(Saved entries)

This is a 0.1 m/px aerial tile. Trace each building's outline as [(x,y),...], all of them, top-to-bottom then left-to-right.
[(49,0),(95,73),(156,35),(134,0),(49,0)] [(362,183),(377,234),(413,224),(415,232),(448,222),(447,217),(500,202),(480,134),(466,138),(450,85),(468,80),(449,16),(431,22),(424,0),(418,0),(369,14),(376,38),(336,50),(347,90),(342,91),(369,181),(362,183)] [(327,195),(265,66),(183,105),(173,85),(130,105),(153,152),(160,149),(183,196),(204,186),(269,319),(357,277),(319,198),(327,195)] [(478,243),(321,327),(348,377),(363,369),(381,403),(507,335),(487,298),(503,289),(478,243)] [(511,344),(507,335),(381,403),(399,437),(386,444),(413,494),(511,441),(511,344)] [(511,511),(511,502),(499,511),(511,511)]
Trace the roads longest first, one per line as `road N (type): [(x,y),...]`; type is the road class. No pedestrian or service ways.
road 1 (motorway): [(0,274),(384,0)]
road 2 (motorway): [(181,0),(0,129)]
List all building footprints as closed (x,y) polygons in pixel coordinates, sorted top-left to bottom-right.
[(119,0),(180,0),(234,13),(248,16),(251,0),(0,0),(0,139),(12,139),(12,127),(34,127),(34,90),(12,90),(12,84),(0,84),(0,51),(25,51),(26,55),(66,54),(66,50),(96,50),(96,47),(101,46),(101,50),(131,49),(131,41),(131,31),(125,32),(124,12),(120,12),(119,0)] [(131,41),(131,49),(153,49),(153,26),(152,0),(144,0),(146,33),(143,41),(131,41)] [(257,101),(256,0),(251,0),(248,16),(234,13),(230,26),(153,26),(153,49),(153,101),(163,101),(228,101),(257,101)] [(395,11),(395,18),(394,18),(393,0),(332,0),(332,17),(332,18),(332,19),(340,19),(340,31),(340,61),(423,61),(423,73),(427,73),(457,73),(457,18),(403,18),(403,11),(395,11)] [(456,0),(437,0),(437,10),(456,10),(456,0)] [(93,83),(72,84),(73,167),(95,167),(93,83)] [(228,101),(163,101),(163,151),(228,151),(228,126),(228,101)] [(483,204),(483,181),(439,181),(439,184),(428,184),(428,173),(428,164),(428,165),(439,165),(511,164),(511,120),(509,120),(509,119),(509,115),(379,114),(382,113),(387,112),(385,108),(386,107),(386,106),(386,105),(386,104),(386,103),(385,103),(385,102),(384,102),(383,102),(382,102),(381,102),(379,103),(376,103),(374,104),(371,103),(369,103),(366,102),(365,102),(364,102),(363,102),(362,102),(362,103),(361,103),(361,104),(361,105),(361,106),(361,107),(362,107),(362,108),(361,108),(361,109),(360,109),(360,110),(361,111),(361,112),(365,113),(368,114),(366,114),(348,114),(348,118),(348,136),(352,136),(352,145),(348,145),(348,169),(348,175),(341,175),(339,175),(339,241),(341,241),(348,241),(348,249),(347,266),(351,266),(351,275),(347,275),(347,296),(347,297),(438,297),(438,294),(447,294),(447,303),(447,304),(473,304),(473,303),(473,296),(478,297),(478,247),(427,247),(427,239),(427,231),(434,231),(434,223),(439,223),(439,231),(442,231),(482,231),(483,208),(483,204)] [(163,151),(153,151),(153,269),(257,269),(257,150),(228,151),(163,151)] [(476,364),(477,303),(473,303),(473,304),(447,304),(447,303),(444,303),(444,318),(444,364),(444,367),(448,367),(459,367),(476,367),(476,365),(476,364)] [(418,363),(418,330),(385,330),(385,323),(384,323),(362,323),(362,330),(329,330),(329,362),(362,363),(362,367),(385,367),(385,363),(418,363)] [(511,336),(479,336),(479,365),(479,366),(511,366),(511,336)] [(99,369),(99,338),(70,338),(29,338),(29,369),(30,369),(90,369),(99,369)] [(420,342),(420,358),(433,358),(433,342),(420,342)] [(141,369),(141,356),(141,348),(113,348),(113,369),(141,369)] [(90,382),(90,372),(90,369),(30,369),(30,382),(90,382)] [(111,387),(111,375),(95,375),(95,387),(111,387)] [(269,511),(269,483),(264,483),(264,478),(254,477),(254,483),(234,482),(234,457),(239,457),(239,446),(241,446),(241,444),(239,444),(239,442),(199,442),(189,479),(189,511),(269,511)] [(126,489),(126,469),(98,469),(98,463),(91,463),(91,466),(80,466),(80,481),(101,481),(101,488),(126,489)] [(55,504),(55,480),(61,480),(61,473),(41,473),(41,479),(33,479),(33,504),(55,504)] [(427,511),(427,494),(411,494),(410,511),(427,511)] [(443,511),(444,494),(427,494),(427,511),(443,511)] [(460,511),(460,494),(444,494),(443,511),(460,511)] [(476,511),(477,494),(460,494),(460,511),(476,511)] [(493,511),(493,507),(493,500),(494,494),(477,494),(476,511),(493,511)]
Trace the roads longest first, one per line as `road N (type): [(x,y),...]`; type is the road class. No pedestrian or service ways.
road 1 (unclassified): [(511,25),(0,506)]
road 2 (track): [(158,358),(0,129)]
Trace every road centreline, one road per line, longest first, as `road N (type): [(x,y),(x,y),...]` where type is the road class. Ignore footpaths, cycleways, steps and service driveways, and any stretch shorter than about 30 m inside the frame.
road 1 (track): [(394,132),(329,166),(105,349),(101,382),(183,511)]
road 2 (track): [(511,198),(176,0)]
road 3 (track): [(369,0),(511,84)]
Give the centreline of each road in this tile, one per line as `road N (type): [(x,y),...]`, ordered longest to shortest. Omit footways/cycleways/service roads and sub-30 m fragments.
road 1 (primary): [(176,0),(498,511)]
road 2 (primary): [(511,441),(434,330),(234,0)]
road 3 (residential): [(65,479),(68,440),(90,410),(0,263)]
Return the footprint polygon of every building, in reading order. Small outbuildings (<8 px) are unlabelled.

**Short task**
Reproduce word for word every line of the records, starting with the one containing "Give the centreline" and continuing through the last line of the records, both included.

**Complete output**
Give the centreline of each road in this tile, one per line as `road N (type): [(x,y),...]`, ordered longest to shortest. Omit footways/cycleways/service roads and sub-30 m fragments.
road 1 (primary): [(176,0),(498,511)]
road 2 (primary): [(511,441),(434,330),(234,0)]
road 3 (residential): [(65,479),(68,440),(90,410),(0,263)]
Return the footprint polygon of every building, in reading order. Small outbuildings (<8 px) are unlabelled.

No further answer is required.